> [AIM OF THE EXERCISE]
Each image should be skipped while the records are restated word for word.
# # #
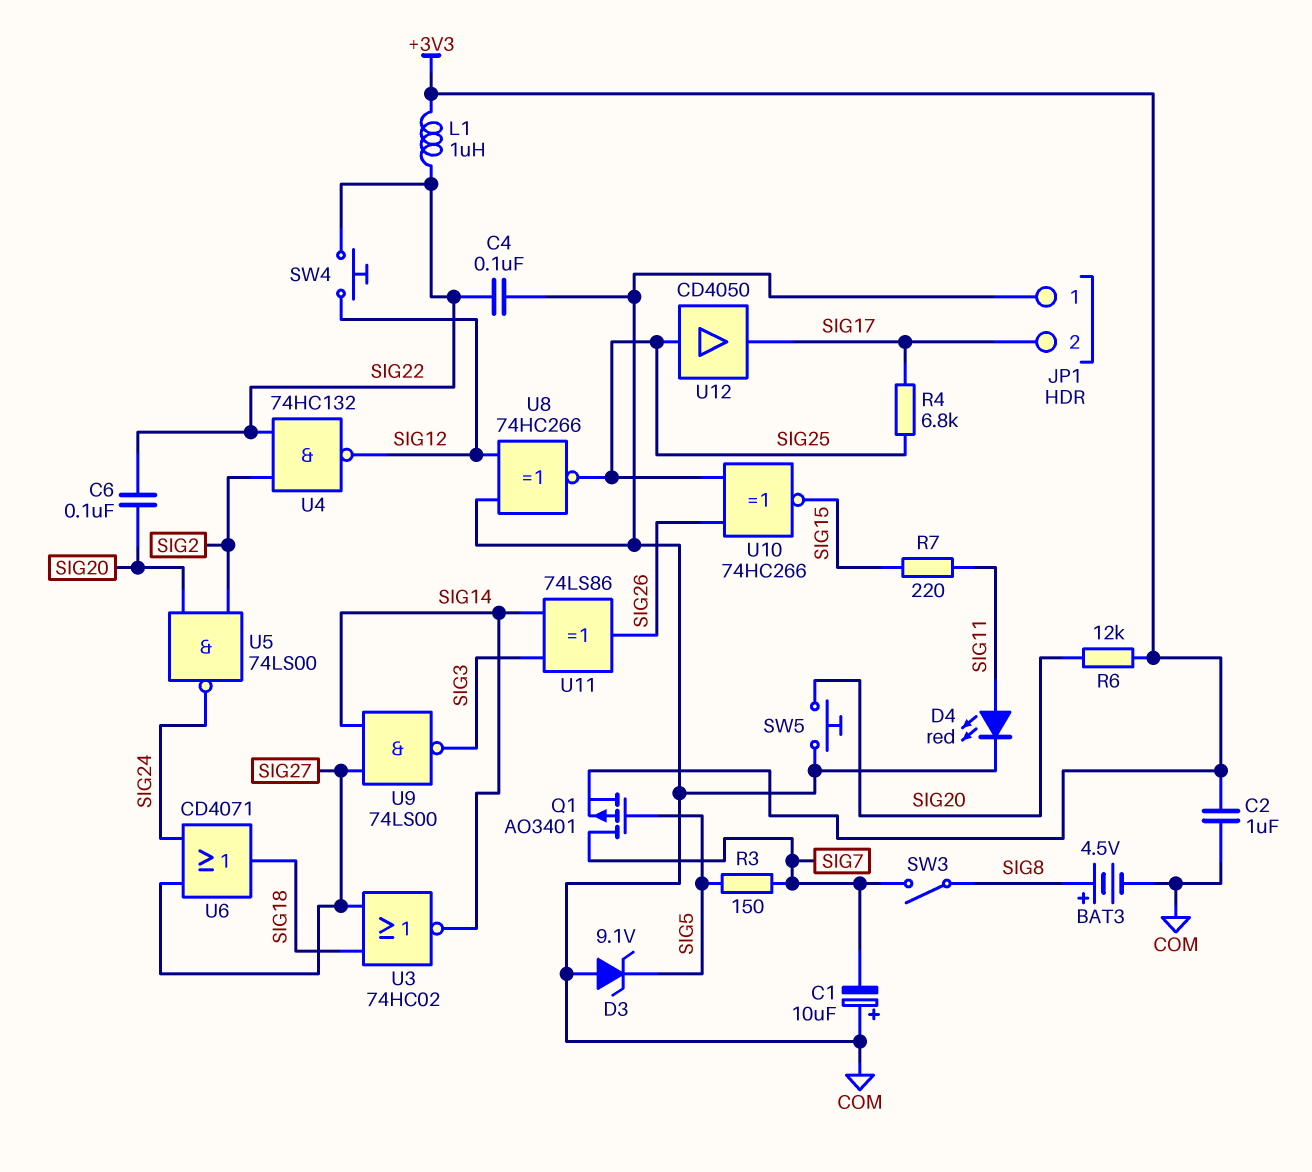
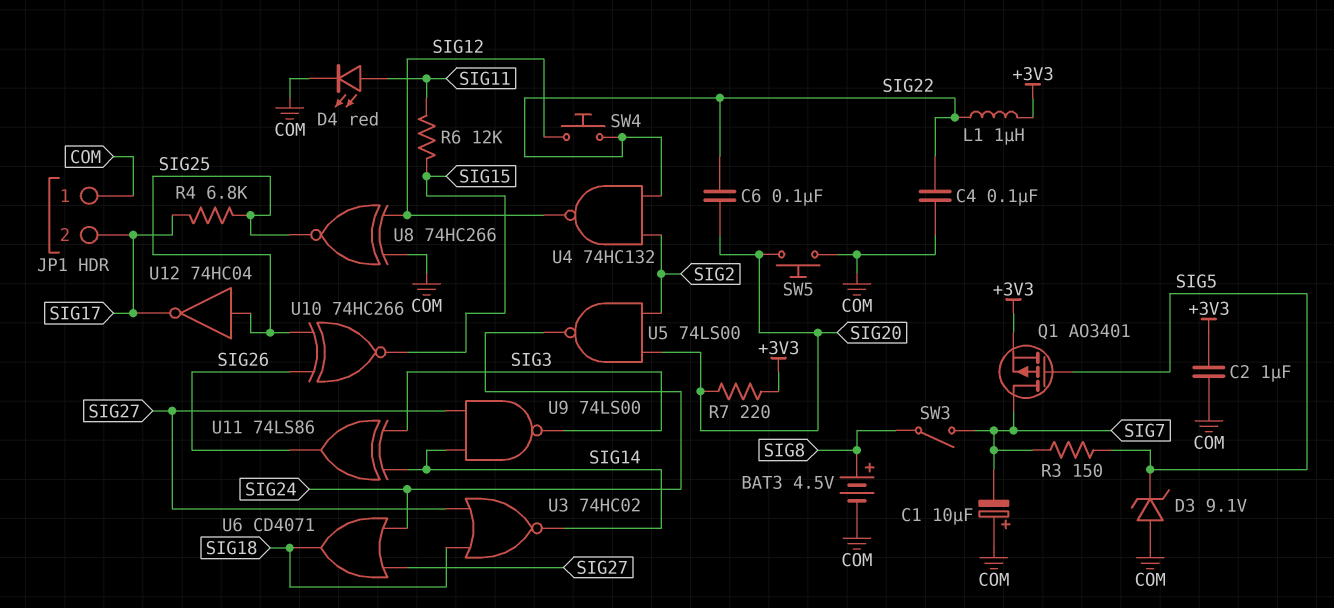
R6: 12k (+3V3, SIG20) -> 12k (SIG11, SIG15)
R7: 220 (SIG11, SIG15) -> 220 (+3V3, SIG20)
U12: buffer CD4050 (in SIG25, out SIG17) -> NOT 74HC04 (in SIG25, out SIG17)

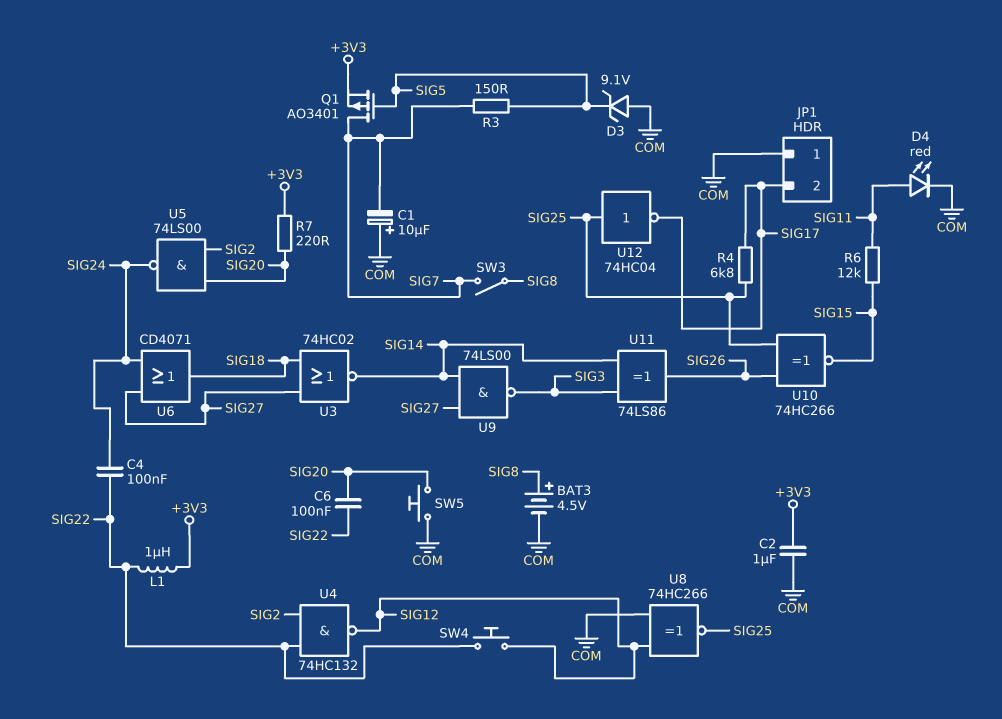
C4: 100nF (COM, SIG22) -> 100nF (SIG22, SIG24)

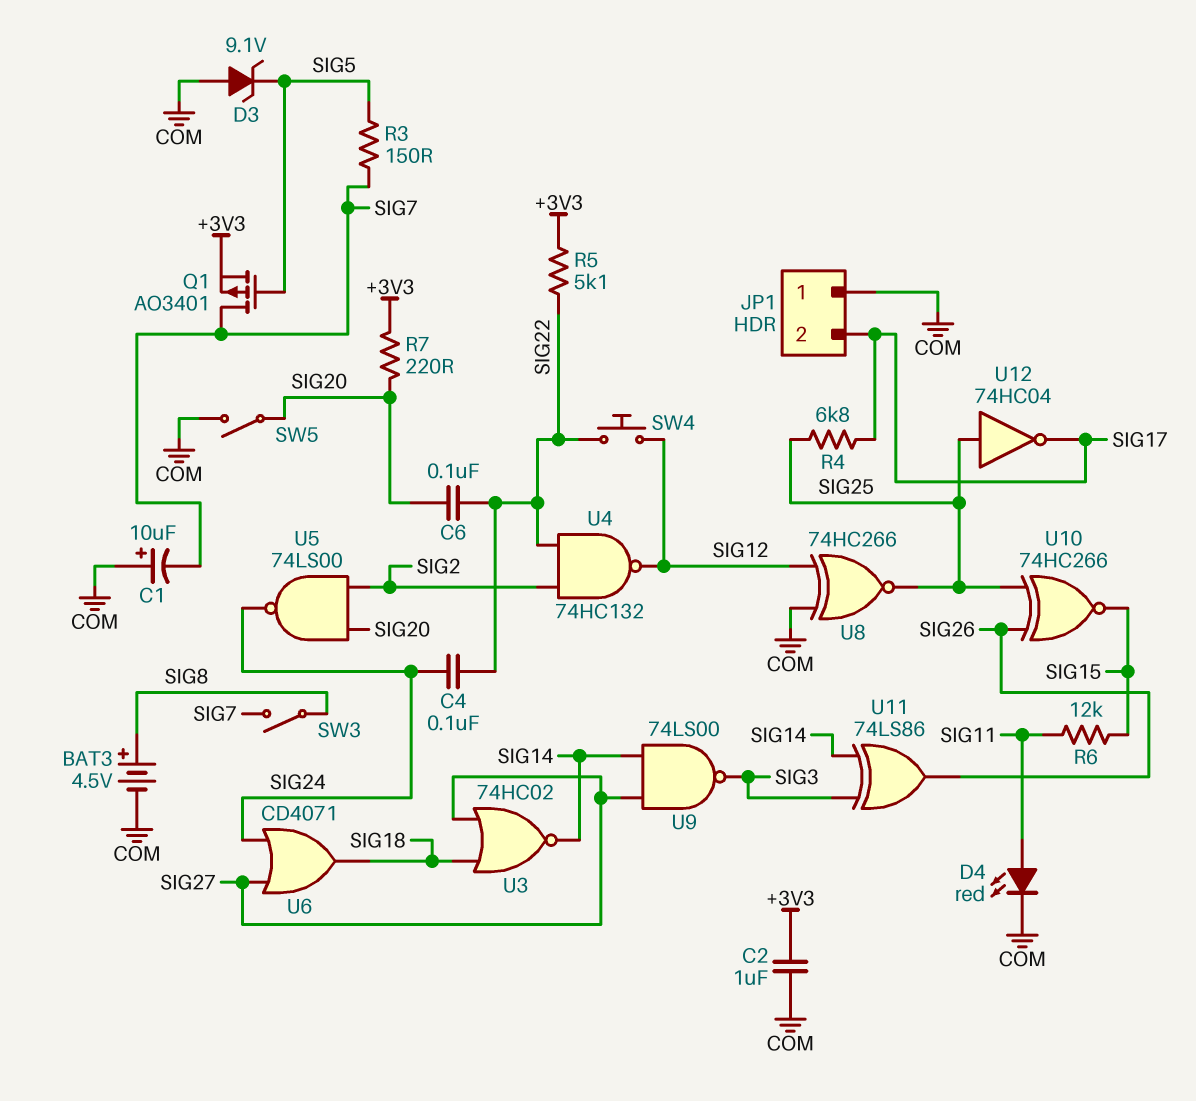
L1: 1uH (+3V3, SIG22) -> none
R5: none -> 5.1k (+3V3, SIG22)
SW5: button (COM, SIG20) -> switch (COM, SIG20)

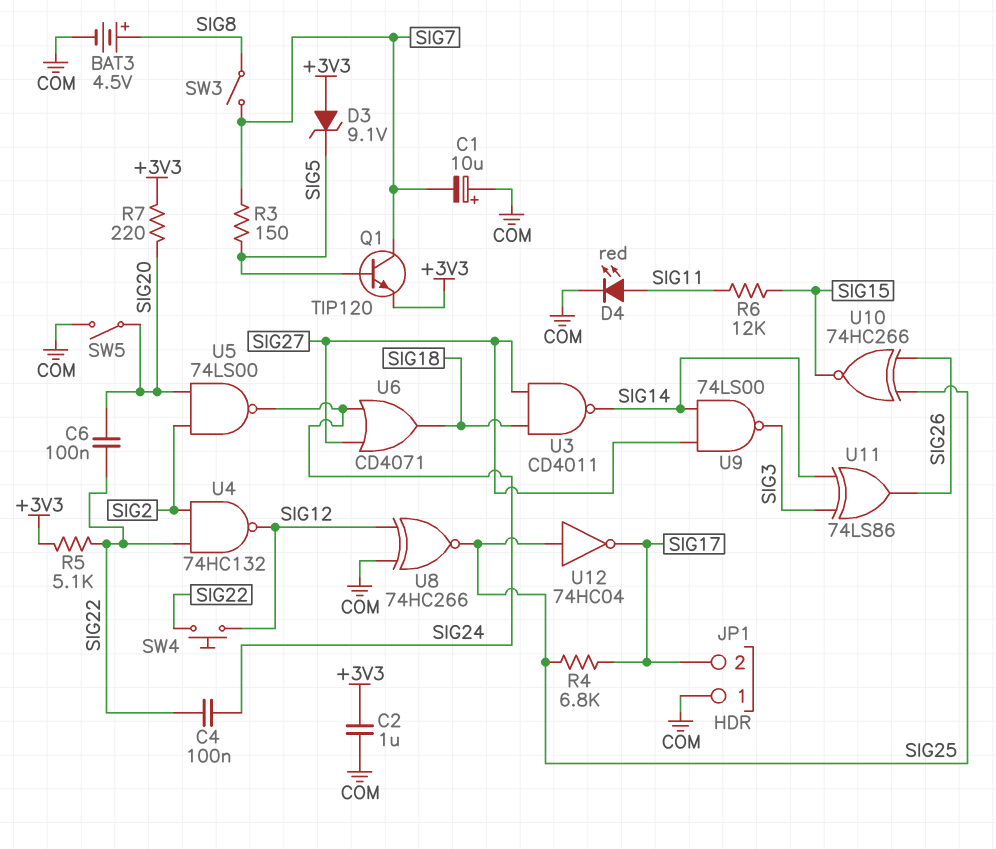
D3: zener 9.1V (A COM, K SIG5) -> zener 9.1V (A +3V3, K SIG5)
Q1: PMOS AO3401 (G SIG5, D SIG7, S +3V3) -> NPN TIP120 (B SIG5, C SIG7, E +3V3)
U3: NOR 74HC02 (in SIG18, in SIG27, out SIG14) -> NAND CD4011 (in SIG18, in SIG27, out SIG14)

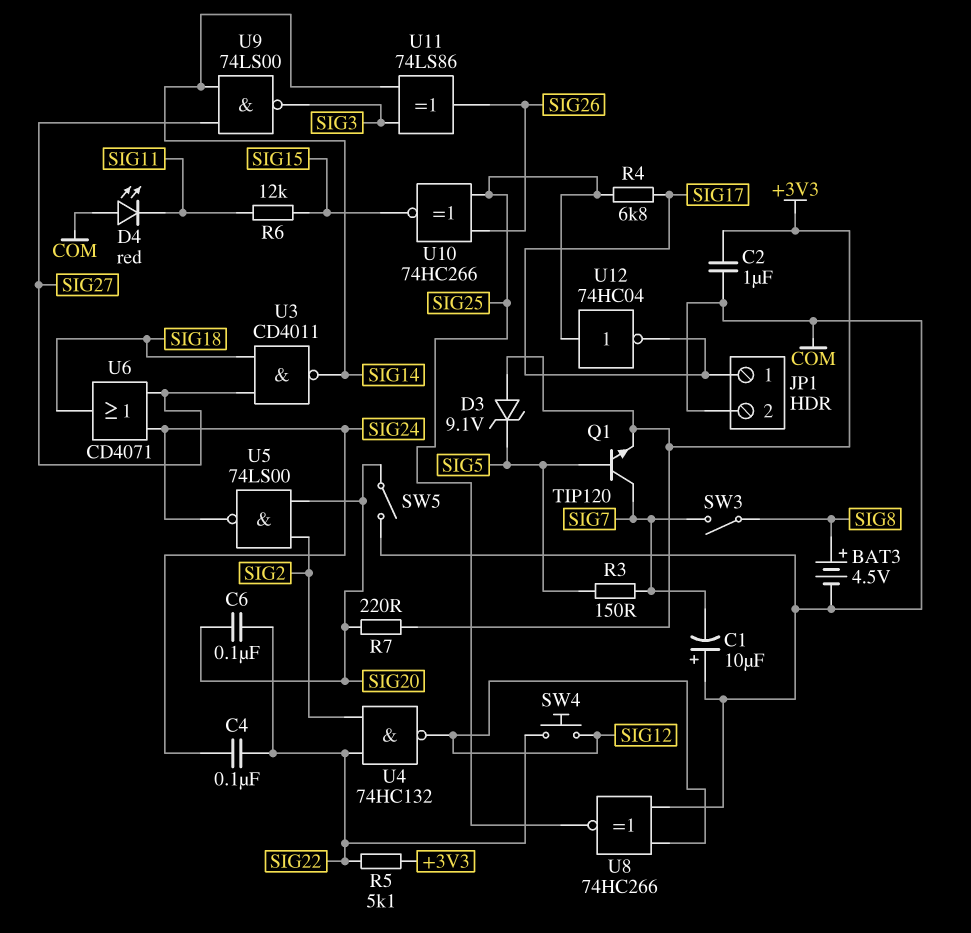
D4: LED red (A SIG11, K COM) -> LED red (A COM, K SIG11)
JP1 pin 1: COM -> SIG17
JP1 pin 2: SIG17 -> COM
# # #
> [ANSWER BOX]
R6: 12k (+3V3, SIG20) -> 12k (SIG11, SIG15)
R7: 220 (SIG11, SIG15) -> 220 (+3V3, SIG20)
U12: buffer CD4050 (in SIG25, out SIG17) -> NOT 74HC04 (in SIG25, out SIG17)

C4: 100nF (COM, SIG22) -> 100nF (SIG22, SIG24)

L1: 1uH (+3V3, SIG22) -> none
R5: none -> 5.1k (+3V3, SIG22)
SW5: button (COM, SIG20) -> switch (COM, SIG20)

D3: zener 9.1V (A COM, K SIG5) -> zener 9.1V (A +3V3, K SIG5)
Q1: PMOS AO3401 (G SIG5, D SIG7, S +3V3) -> NPN TIP120 (B SIG5, C SIG7, E +3V3)
U3: NOR 74HC02 (in SIG18, in SIG27, out SIG14) -> NAND CD4011 (in SIG18, in SIG27, out SIG14)

D4: LED red (A SIG11, K COM) -> LED red (A COM, K SIG11)
JP1 pin 1: COM -> SIG17
JP1 pin 2: SIG17 -> COM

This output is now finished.